■ **Work task**
Below are the entries; give again exactly the lines from the one mentioning "none -> red 1x1 brick [211,127,266,213]" through the one mentioning "none -> red 1x4 brick [320,138,534,234]", inclusive.

■ **Exercise inputs**
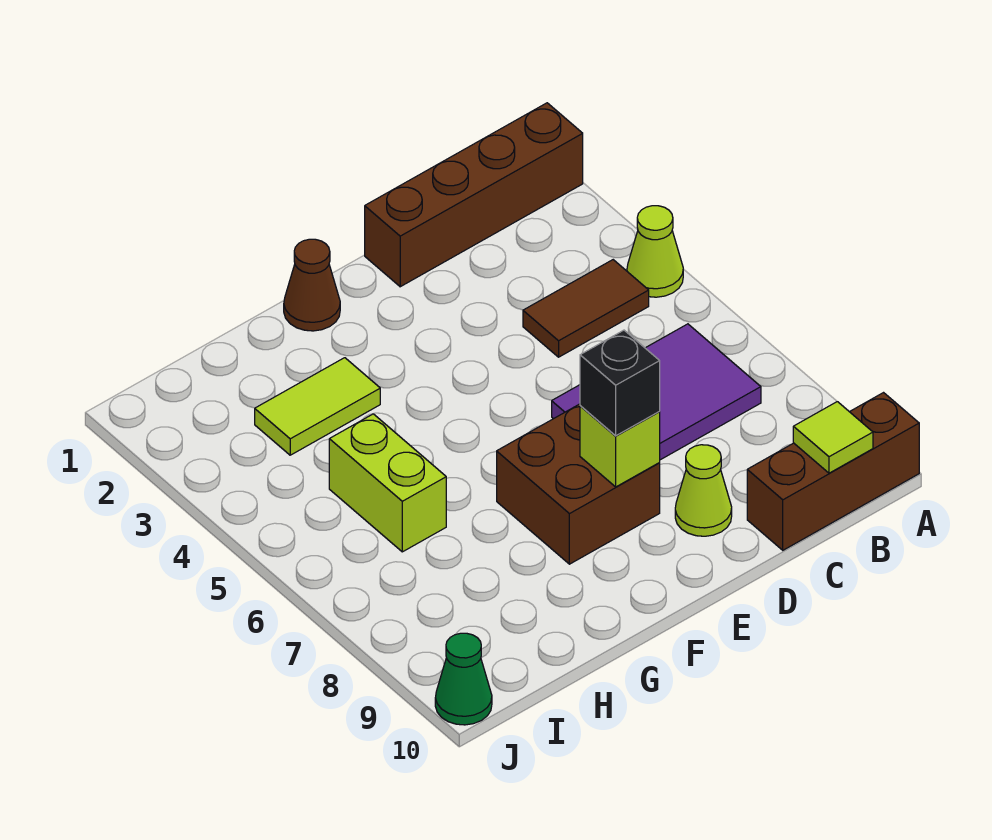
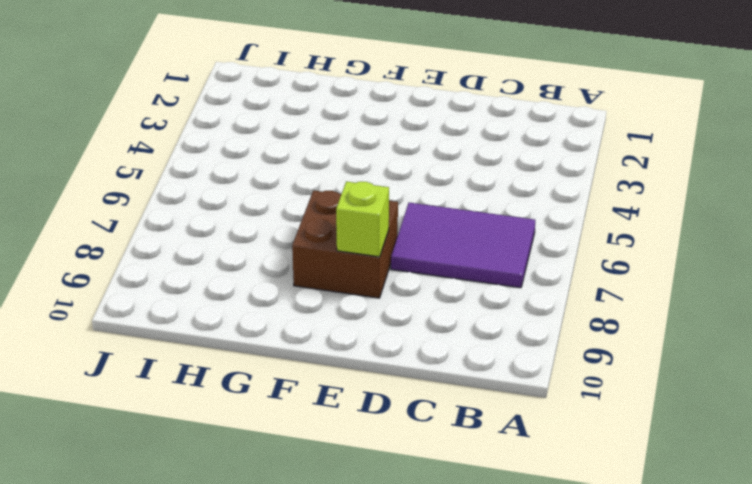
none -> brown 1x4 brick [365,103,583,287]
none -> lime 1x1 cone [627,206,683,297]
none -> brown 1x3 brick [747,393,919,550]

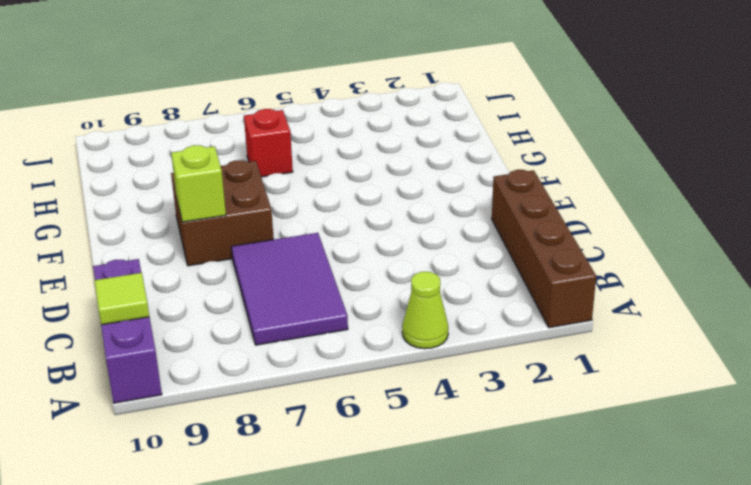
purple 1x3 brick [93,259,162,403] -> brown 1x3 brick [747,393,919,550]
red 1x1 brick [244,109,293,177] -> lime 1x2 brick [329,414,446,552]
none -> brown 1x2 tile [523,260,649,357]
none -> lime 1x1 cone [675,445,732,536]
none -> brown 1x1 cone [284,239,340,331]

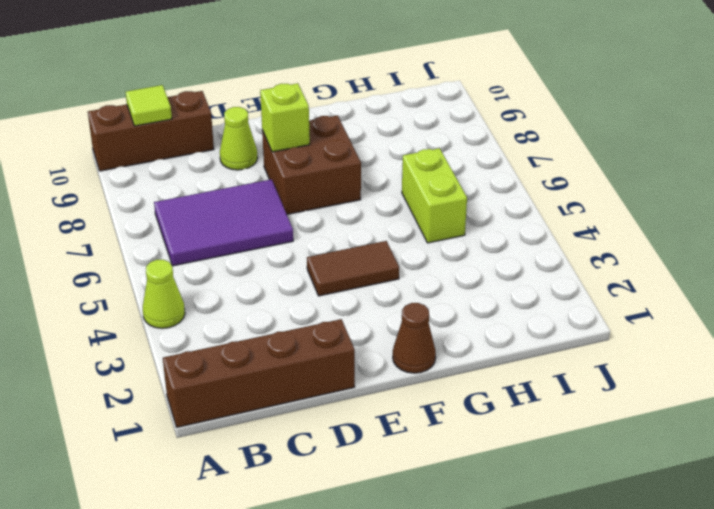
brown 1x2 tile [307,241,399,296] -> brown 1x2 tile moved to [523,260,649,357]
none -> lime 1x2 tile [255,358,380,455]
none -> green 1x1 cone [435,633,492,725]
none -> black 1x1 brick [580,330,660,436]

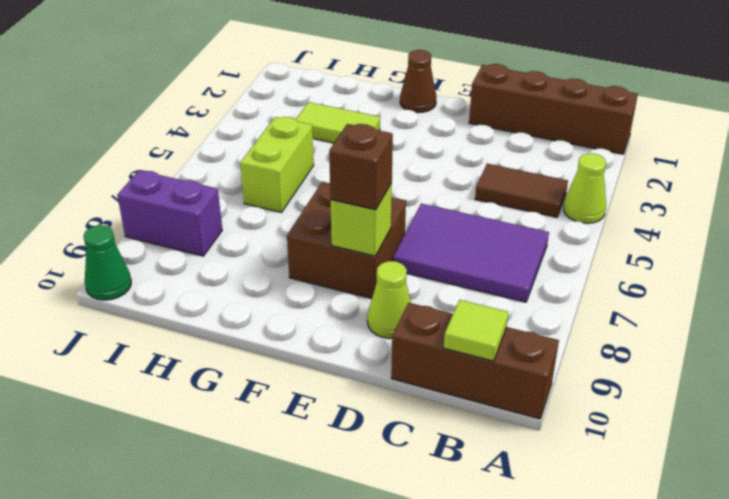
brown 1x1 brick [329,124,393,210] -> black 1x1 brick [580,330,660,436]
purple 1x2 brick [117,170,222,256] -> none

...

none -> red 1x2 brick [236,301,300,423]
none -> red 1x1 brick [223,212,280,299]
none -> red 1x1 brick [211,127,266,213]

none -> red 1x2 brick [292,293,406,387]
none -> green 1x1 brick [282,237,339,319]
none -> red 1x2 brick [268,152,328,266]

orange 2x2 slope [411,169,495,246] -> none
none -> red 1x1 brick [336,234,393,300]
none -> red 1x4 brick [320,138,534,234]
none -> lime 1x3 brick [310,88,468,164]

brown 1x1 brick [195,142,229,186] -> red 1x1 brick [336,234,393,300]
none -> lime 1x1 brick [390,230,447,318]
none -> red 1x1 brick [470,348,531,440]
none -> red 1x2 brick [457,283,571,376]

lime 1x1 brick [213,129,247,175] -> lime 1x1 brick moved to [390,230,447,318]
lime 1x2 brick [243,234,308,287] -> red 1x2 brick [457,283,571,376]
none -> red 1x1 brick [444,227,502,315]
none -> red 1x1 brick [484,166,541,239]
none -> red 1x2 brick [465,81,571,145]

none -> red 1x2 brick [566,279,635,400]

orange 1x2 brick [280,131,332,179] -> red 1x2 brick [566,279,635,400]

■ **Exercise result**
none -> red 1x1 brick [211,127,266,213]

none -> red 1x2 brick [292,293,406,387]
none -> green 1x1 brick [282,237,339,319]
none -> red 1x2 brick [268,152,328,266]

orange 2x2 slope [411,169,495,246] -> none
none -> red 1x1 brick [336,234,393,300]
none -> red 1x4 brick [320,138,534,234]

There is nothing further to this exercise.